> Dataset section:
#####
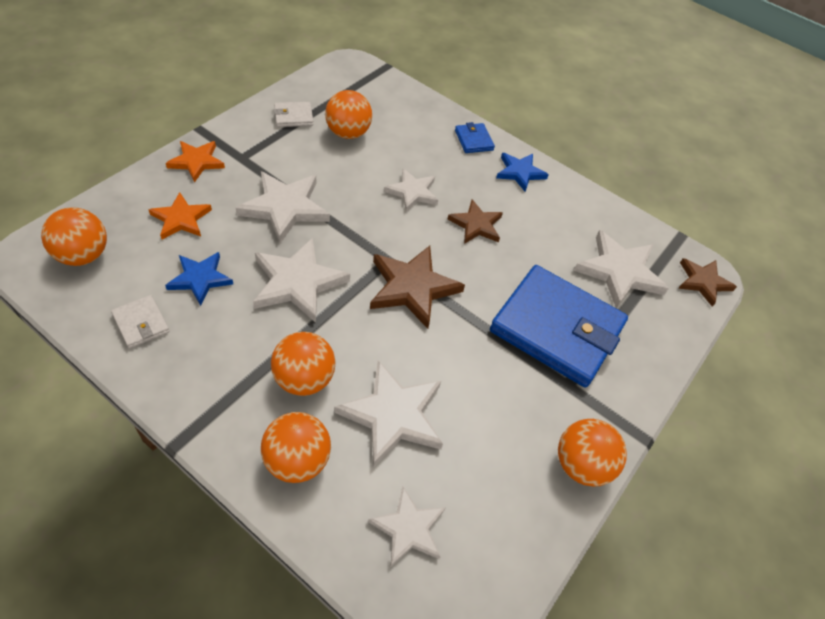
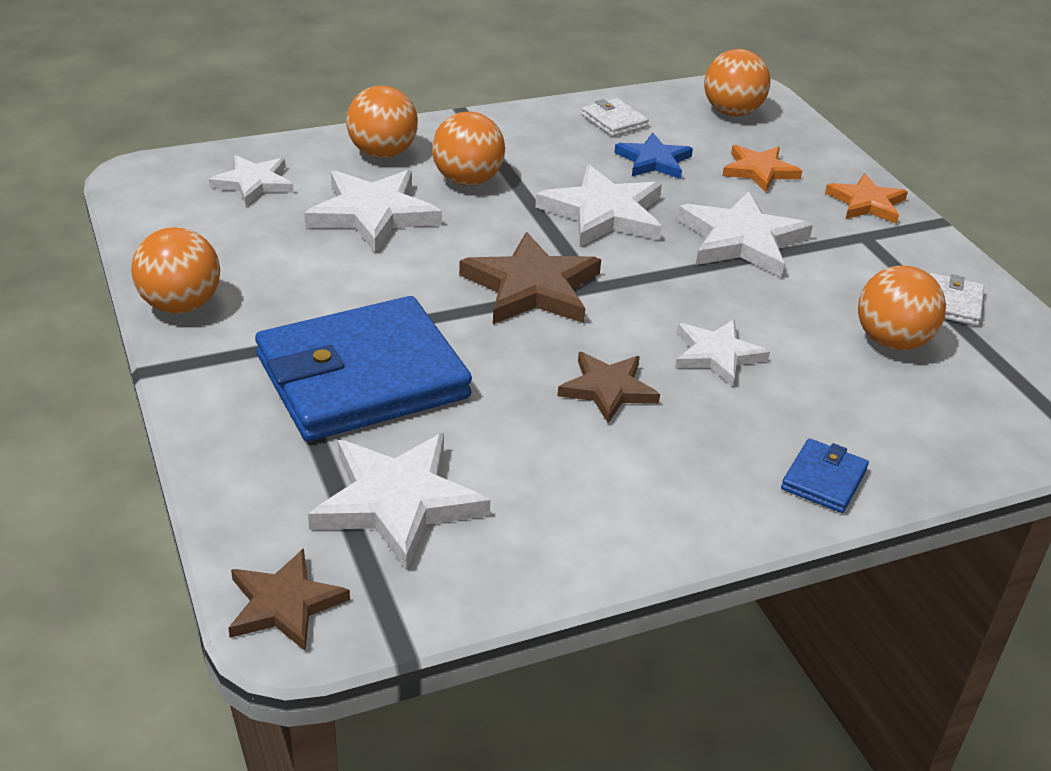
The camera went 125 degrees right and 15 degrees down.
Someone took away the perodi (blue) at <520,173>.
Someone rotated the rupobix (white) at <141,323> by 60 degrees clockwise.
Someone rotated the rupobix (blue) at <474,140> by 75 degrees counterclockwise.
#####
> Work request: In the listing above, the line containing "Someone took away" and all lines after it are to be restated word for word.

> Output for this exercise:
Someone took away the perodi (blue) at <520,173>.
Someone rotated the rupobix (white) at <141,323> by 60 degrees clockwise.
Someone rotated the rupobix (blue) at <474,140> by 75 degrees counterclockwise.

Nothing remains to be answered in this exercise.